__What you need to do__: For this exercise, print the records below verbatim.

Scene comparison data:

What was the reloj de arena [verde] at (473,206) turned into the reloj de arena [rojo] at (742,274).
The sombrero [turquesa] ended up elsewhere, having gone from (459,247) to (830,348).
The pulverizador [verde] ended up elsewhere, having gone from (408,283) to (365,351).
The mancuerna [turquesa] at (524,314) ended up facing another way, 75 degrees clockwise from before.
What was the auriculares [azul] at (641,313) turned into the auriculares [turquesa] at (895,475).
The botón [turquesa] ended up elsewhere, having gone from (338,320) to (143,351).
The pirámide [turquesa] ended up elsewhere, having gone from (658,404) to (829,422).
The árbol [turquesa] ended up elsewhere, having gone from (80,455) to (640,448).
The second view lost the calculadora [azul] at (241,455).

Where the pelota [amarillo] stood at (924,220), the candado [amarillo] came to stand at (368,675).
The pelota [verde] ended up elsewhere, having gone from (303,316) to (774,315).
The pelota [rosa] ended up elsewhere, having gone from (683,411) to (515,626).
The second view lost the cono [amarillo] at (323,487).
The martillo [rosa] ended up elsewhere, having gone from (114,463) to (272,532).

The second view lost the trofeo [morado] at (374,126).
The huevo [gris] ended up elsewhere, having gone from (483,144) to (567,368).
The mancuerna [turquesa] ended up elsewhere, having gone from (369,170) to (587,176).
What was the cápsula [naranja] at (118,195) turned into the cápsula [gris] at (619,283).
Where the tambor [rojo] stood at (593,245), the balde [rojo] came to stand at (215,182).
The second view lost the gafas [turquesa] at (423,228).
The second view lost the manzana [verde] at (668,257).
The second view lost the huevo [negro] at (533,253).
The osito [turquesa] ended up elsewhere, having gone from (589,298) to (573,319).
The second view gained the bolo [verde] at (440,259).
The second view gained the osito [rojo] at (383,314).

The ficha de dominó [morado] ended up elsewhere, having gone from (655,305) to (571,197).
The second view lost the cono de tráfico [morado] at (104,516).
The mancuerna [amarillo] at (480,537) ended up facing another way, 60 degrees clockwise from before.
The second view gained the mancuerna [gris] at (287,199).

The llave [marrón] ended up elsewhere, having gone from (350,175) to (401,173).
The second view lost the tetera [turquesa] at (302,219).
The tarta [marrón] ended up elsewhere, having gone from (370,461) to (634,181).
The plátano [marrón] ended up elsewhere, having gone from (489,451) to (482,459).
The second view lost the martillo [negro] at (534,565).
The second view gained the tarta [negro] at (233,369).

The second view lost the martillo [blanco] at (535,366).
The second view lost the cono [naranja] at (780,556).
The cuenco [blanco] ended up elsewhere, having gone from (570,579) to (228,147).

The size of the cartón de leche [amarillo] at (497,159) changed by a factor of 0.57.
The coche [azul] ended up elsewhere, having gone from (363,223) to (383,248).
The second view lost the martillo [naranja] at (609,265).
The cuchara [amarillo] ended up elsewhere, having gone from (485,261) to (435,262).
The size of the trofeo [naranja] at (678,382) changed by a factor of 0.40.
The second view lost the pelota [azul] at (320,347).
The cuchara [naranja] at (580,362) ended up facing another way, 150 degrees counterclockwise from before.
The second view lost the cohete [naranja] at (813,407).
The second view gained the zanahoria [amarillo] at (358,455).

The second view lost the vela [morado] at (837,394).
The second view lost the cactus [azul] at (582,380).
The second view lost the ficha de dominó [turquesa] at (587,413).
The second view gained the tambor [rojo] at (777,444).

__Solution to this problem__:
What was the reloj de arena [verde] at (473,206) turned into the reloj de arena [rojo] at (742,274).
The sombrero [turquesa] ended up elsewhere, having gone from (459,247) to (830,348).
The pulverizador [verde] ended up elsewhere, having gone from (408,283) to (365,351).
The mancuerna [turquesa] at (524,314) ended up facing another way, 75 degrees clockwise from before.
What was the auriculares [azul] at (641,313) turned into the auriculares [turquesa] at (895,475).
The botón [turquesa] ended up elsewhere, having gone from (338,320) to (143,351).
The pirámide [turquesa] ended up elsewhere, having gone from (658,404) to (829,422).
The árbol [turquesa] ended up elsewhere, having gone from (80,455) to (640,448).
The second view lost the calculadora [azul] at (241,455).

Where the pelota [amarillo] stood at (924,220), the candado [amarillo] came to stand at (368,675).
The pelota [verde] ended up elsewhere, having gone from (303,316) to (774,315).
The pelota [rosa] ended up elsewhere, having gone from (683,411) to (515,626).
The second view lost the cono [amarillo] at (323,487).
The martillo [rosa] ended up elsewhere, having gone from (114,463) to (272,532).

The second view lost the trofeo [morado] at (374,126).
The huevo [gris] ended up elsewhere, having gone from (483,144) to (567,368).
The mancuerna [turquesa] ended up elsewhere, having gone from (369,170) to (587,176).
What was the cápsula [naranja] at (118,195) turned into the cápsula [gris] at (619,283).
Where the tambor [rojo] stood at (593,245), the balde [rojo] came to stand at (215,182).
The second view lost the gafas [turquesa] at (423,228).
The second view lost the manzana [verde] at (668,257).
The second view lost the huevo [negro] at (533,253).
The osito [turquesa] ended up elsewhere, having gone from (589,298) to (573,319).
The second view gained the bolo [verde] at (440,259).
The second view gained the osito [rojo] at (383,314).

The ficha de dominó [morado] ended up elsewhere, having gone from (655,305) to (571,197).
The second view lost the cono de tráfico [morado] at (104,516).
The mancuerna [amarillo] at (480,537) ended up facing another way, 60 degrees clockwise from before.
The second view gained the mancuerna [gris] at (287,199).

The llave [marrón] ended up elsewhere, having gone from (350,175) to (401,173).
The second view lost the tetera [turquesa] at (302,219).
The tarta [marrón] ended up elsewhere, having gone from (370,461) to (634,181).
The plátano [marrón] ended up elsewhere, having gone from (489,451) to (482,459).
The second view lost the martillo [negro] at (534,565).
The second view gained the tarta [negro] at (233,369).

The second view lost the martillo [blanco] at (535,366).
The second view lost the cono [naranja] at (780,556).
The cuenco [blanco] ended up elsewhere, having gone from (570,579) to (228,147).

The size of the cartón de leche [amarillo] at (497,159) changed by a factor of 0.57.
The coche [azul] ended up elsewhere, having gone from (363,223) to (383,248).
The second view lost the martillo [naranja] at (609,265).
The cuchara [amarillo] ended up elsewhere, having gone from (485,261) to (435,262).
The size of the trofeo [naranja] at (678,382) changed by a factor of 0.40.
The second view lost the pelota [azul] at (320,347).
The cuchara [naranja] at (580,362) ended up facing another way, 150 degrees counterclockwise from before.
The second view lost the cohete [naranja] at (813,407).
The second view gained the zanahoria [amarillo] at (358,455).

The second view lost the vela [morado] at (837,394).
The second view lost the cactus [azul] at (582,380).
The second view lost the ficha de dominó [turquesa] at (587,413).
The second view gained the tambor [rojo] at (777,444).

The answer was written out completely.